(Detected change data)
◆ ◆ ◆ ◆ ◆

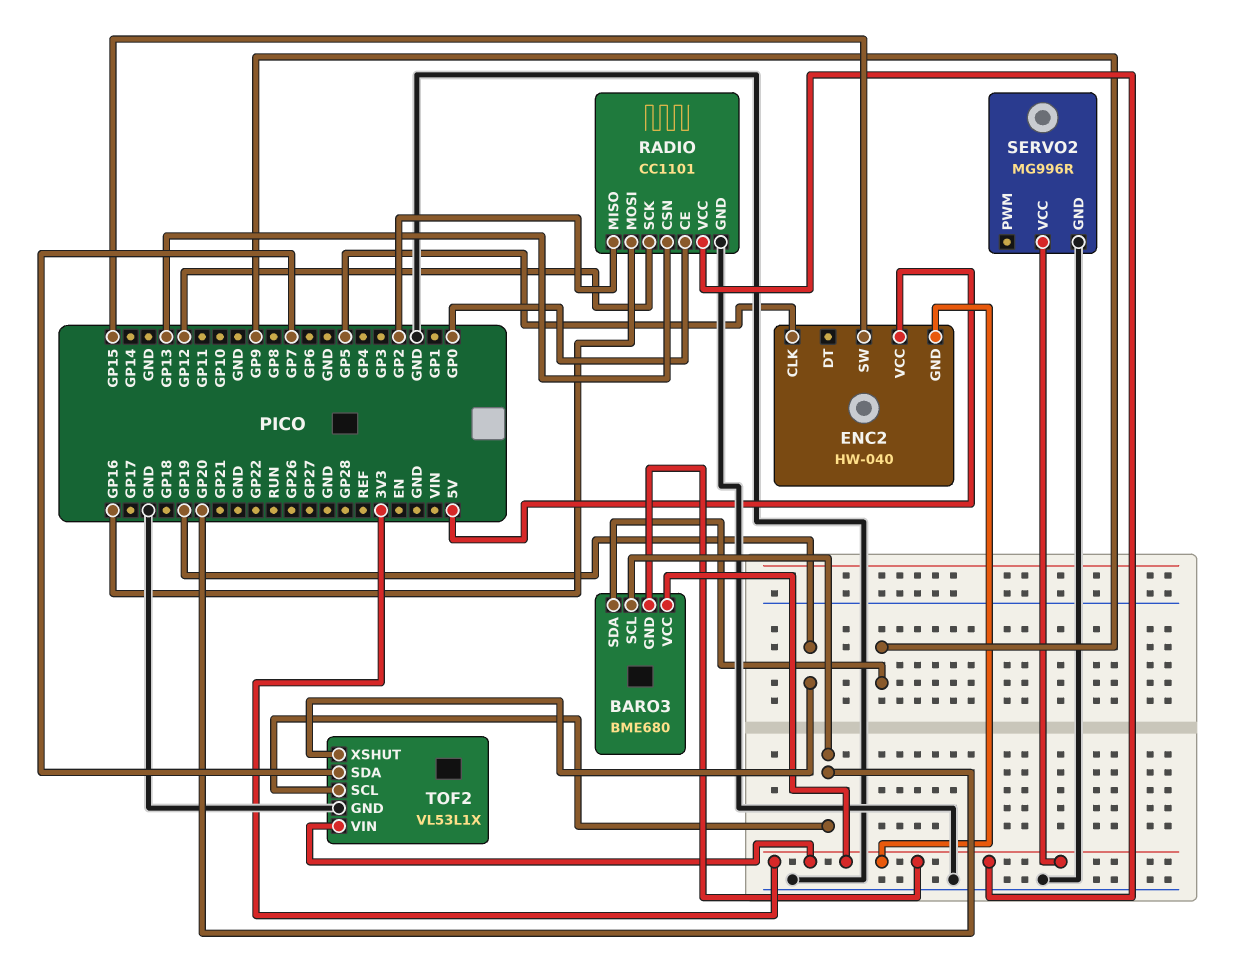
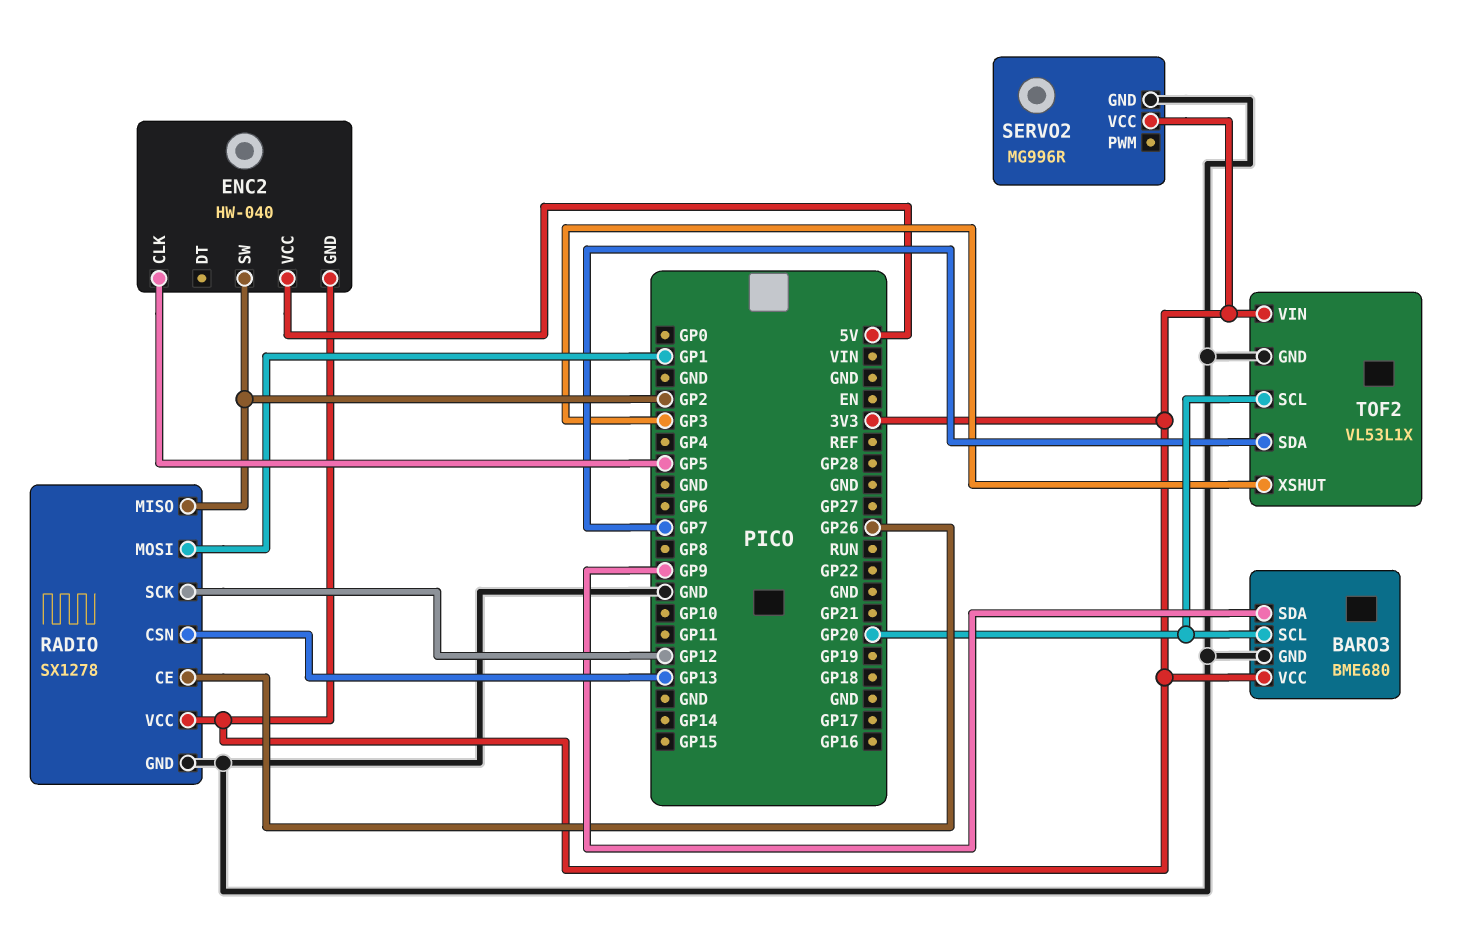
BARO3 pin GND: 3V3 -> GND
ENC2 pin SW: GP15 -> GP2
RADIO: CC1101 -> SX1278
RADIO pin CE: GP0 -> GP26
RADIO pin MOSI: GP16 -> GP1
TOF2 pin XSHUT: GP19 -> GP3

◆ ◆ ◆ ◆ ◆

-- ABOUT THIS TASK --
Every line above goes into the copy unchanged; the pictures do not.

-- RESULT OF THIS EXERCISE --
BARO3 pin GND: 3V3 -> GND
ENC2 pin SW: GP15 -> GP2
RADIO: CC1101 -> SX1278
RADIO pin CE: GP0 -> GP26
RADIO pin MOSI: GP16 -> GP1
TOF2 pin XSHUT: GP19 -> GP3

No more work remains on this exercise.